◆ ACTION ITEM
Only one stretch of the listing below is wanted. Begin at the line that has "yellow brick C10", stop after the line that has "blue brick D10", and repeat every line in between exactly.

◆ INPUT MATERIAL
════════
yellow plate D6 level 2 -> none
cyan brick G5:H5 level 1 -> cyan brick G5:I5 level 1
════════
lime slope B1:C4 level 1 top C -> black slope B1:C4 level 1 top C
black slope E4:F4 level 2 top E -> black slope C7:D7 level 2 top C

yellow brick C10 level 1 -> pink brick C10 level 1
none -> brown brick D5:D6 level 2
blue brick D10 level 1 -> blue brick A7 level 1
════════
◆ EXERCISE ANSWER
yellow brick C10 level 1 -> pink brick C10 level 1
none -> brown brick D5:D6 level 2
blue brick D10 level 1 -> blue brick A7 level 1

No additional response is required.